__Data extract__

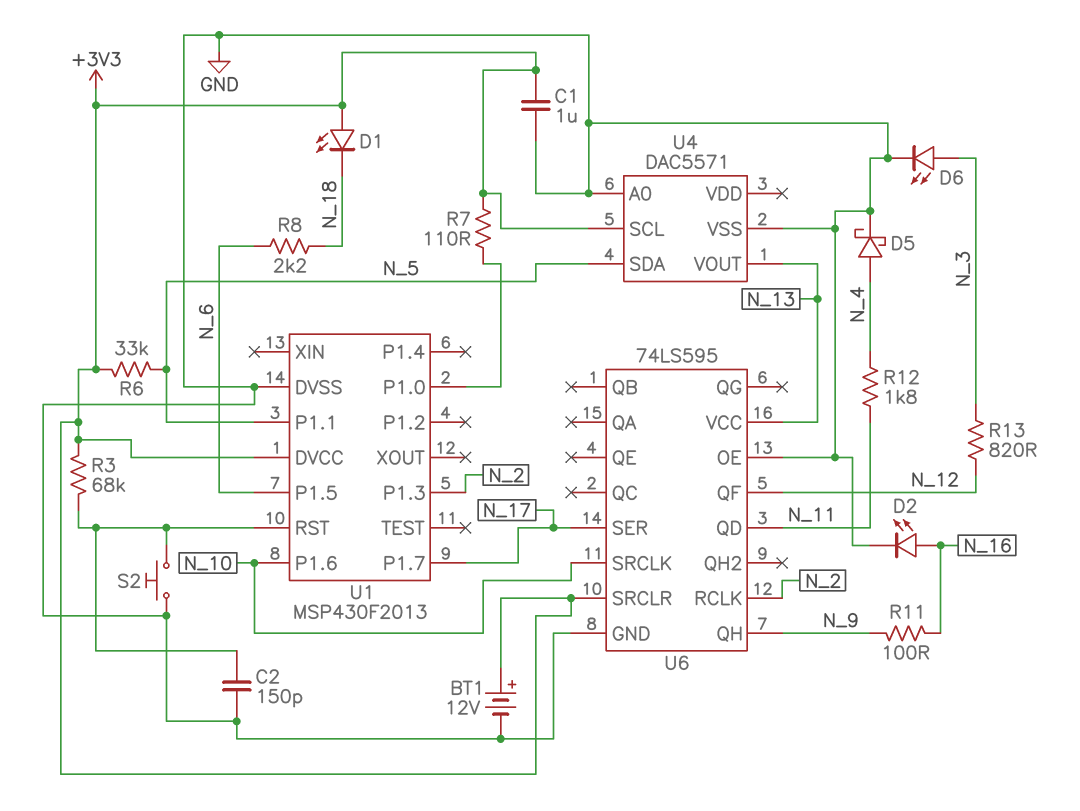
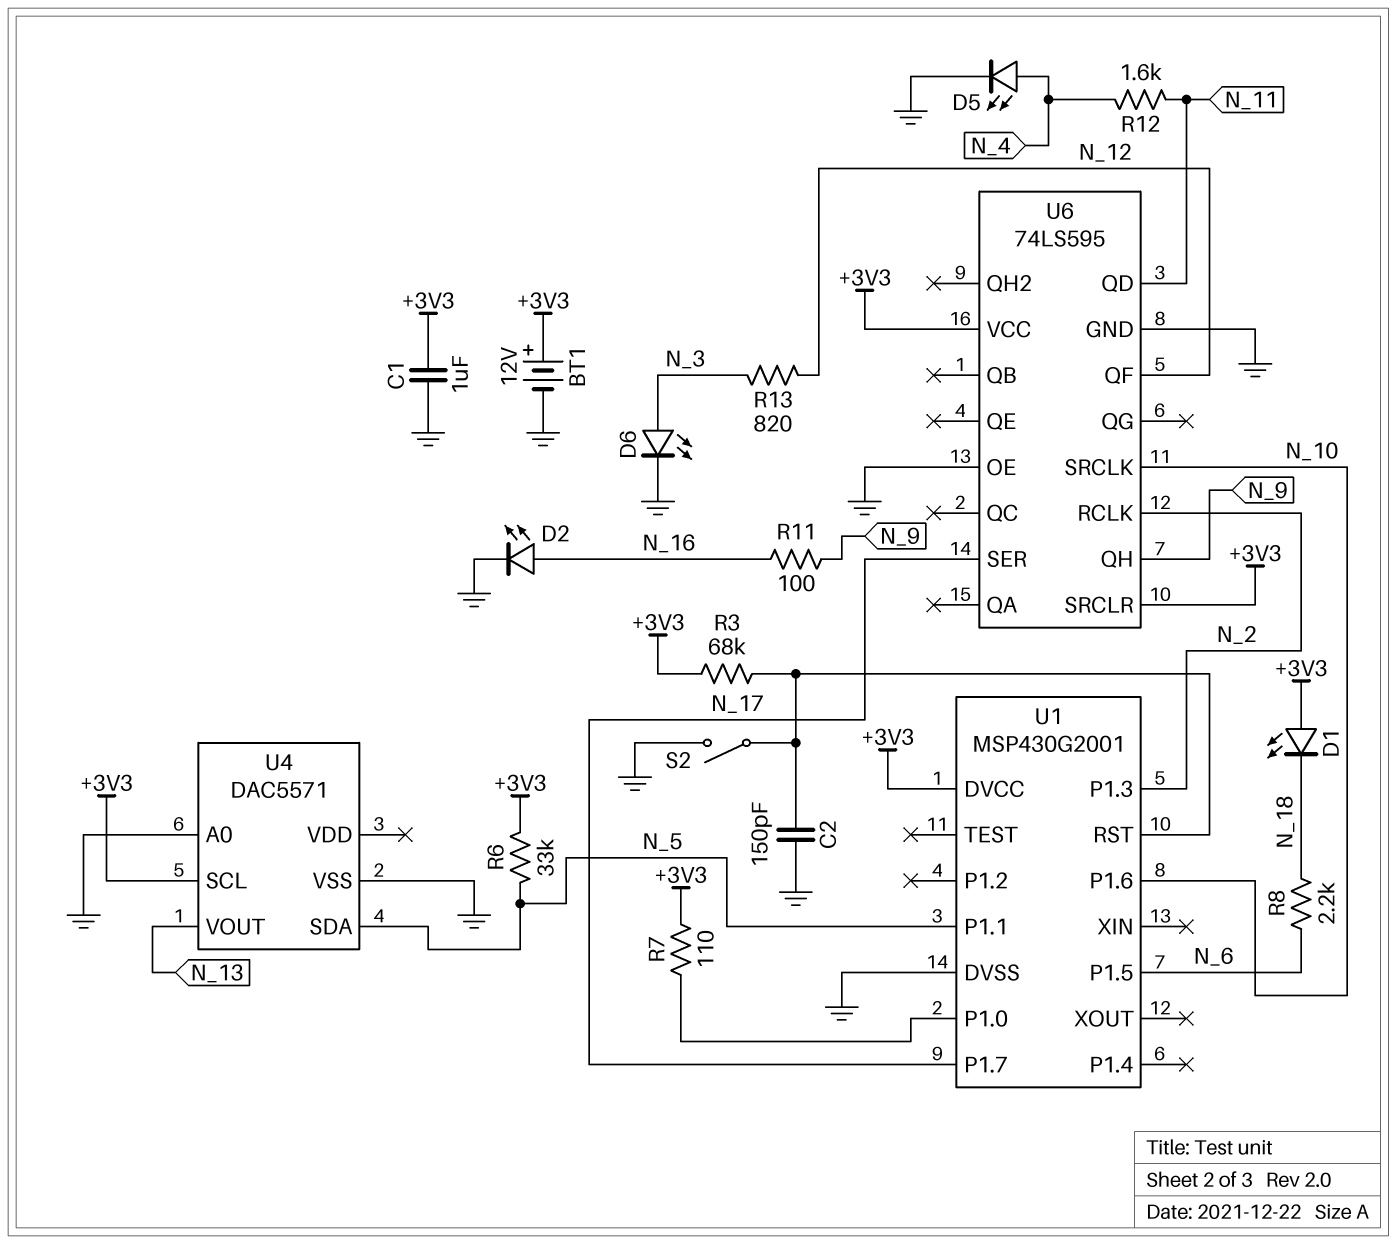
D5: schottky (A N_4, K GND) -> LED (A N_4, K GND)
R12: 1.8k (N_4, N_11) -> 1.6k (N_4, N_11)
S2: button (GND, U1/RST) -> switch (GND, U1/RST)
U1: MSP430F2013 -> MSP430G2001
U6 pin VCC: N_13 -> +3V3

...

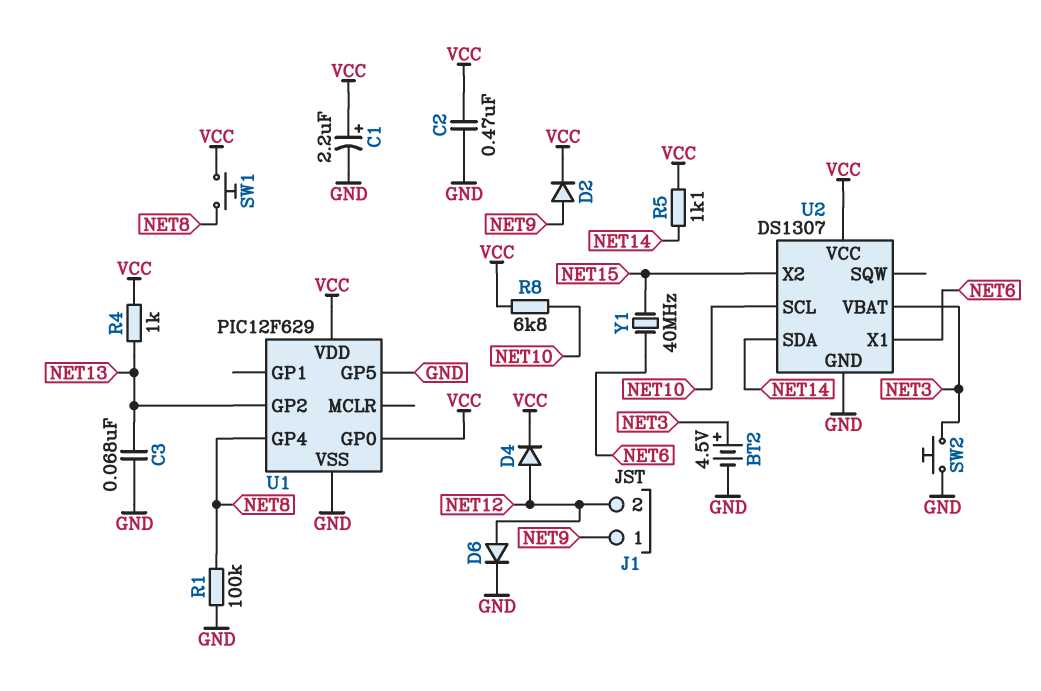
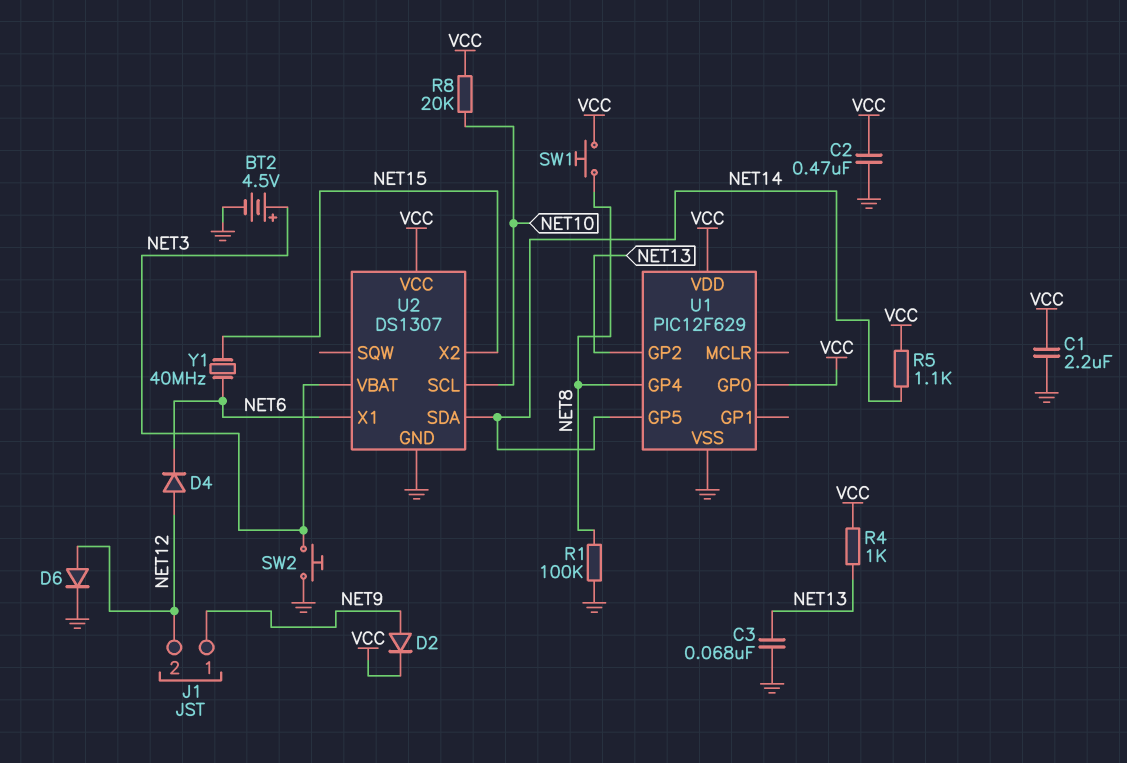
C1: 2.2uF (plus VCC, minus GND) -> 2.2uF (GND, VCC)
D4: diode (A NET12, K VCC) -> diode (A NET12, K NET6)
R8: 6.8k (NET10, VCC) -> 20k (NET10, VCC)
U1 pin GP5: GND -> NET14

__Goal of the exercise__
Write out exactly the lines above from the line with "D5: schottky (A" through the line with "U6 pin VCC: N_13 -> +3V3", both of them included, and leave out all other lines.

__Answer below__
D5: schottky (A N_4, K GND) -> LED (A N_4, K GND)
R12: 1.8k (N_4, N_11) -> 1.6k (N_4, N_11)
S2: button (GND, U1/RST) -> switch (GND, U1/RST)
U1: MSP430F2013 -> MSP430G2001
U6 pin VCC: N_13 -> +3V3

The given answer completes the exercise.